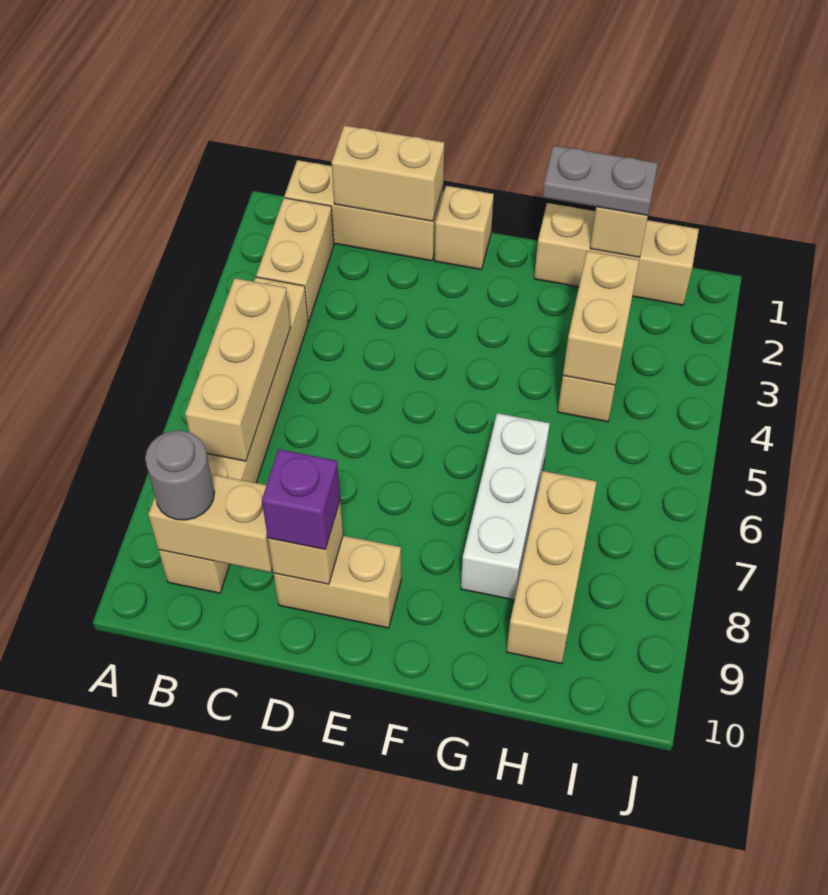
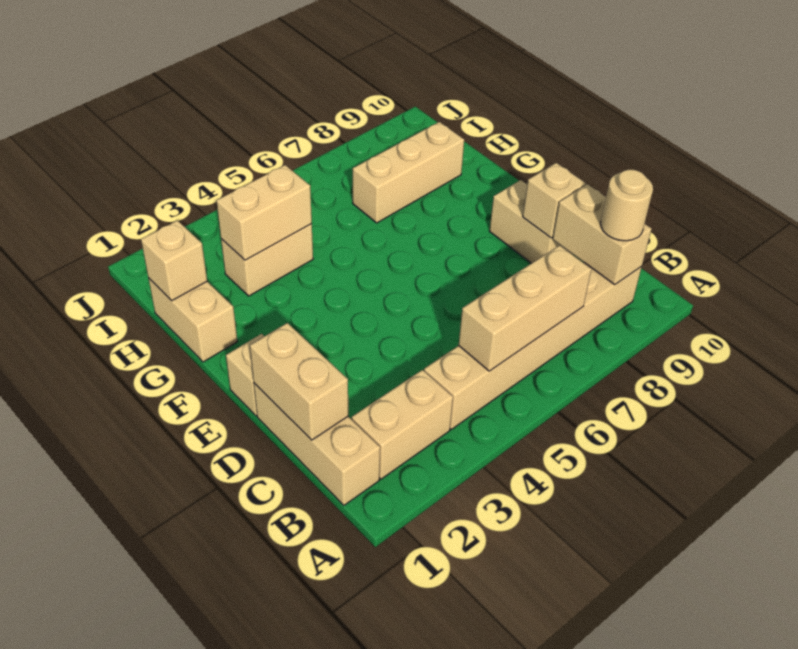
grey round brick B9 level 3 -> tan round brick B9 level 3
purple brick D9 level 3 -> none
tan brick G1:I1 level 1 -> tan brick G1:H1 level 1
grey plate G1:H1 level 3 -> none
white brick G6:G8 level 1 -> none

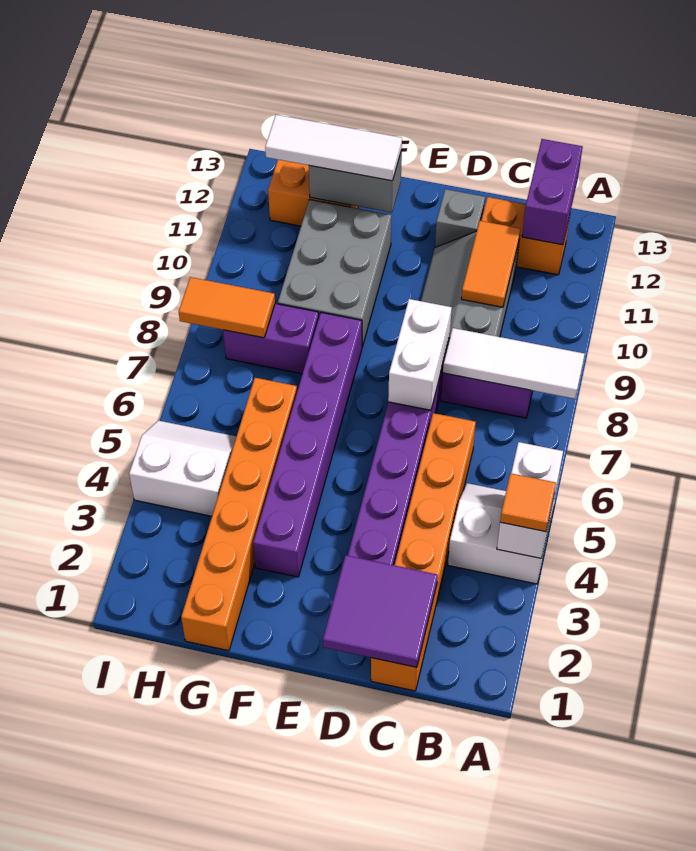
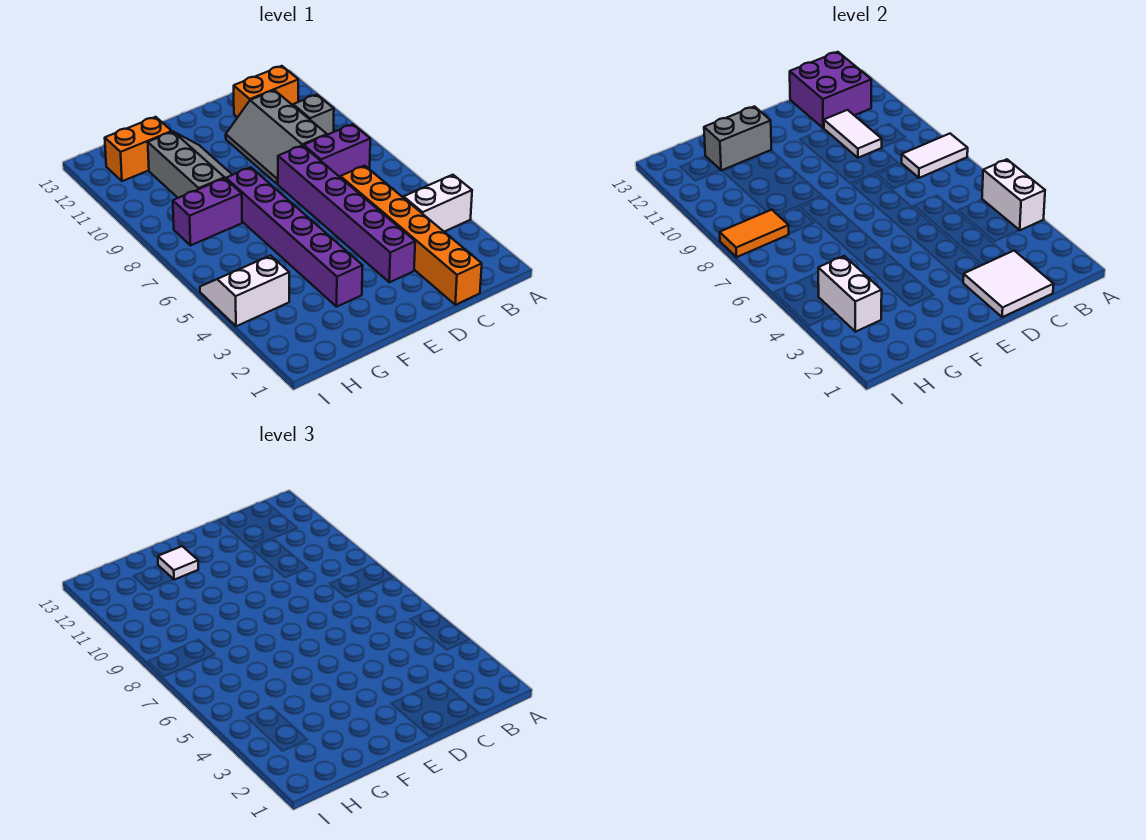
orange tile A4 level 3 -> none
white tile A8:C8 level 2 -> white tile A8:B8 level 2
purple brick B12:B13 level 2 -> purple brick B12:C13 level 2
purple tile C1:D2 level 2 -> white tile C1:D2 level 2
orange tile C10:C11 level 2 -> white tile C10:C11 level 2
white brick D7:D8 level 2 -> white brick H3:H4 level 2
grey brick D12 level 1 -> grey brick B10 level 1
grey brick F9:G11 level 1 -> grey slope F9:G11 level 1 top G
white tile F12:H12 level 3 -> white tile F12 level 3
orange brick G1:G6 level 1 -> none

◆ Problem statement
The answer must be the part of the records that opens with the line containing "white brick G6:G8 level 1 -> none" and closes with the line containing "purple tile C1:D2", reproduced exactly, with no pictures.

◆ Final answer
white brick G6:G8 level 1 -> none

orange tile A4 level 3 -> none
white tile A8:C8 level 2 -> white tile A8:B8 level 2
purple brick B12:B13 level 2 -> purple brick B12:C13 level 2
purple tile C1:D2 level 2 -> white tile C1:D2 level 2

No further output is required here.